ASSIGNED TASK: Count how many lines below contain the word "cheese", then give that number alone.

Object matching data
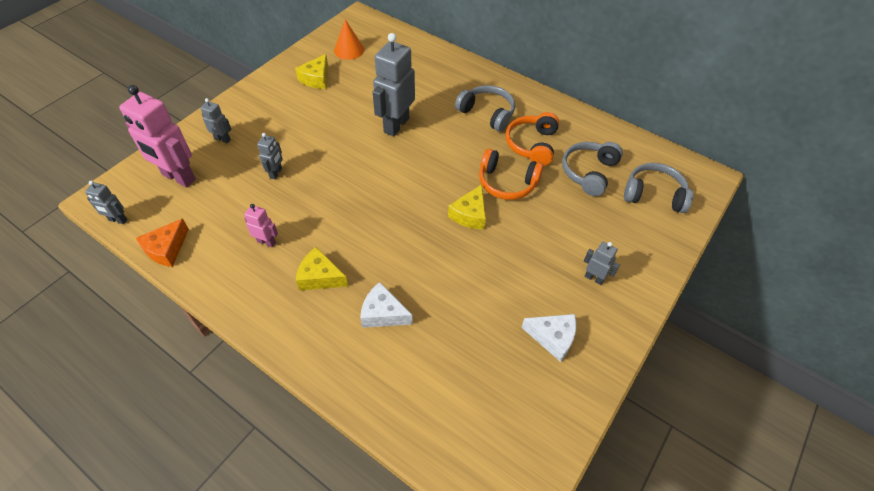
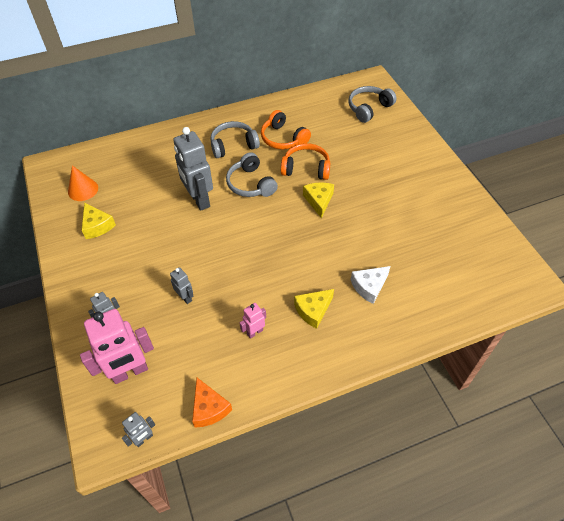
camera: 55 degrees left, 0 degrees up
(470, 214) = (319, 201): yellow cheese -> yellow cheese turned 150 degrees counterclockwise
(507, 183) = (306, 168): orange headphones -> orange headphones turned 135 degrees counterclockwise
(552, 338) = (440, 210): white cheese -> none
(589, 172) = (329, 126): grey headphones -> grey headphones (251, 184)
(594, 278) = (410, 169): grey robot -> none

EXERCISE ANSWER: 2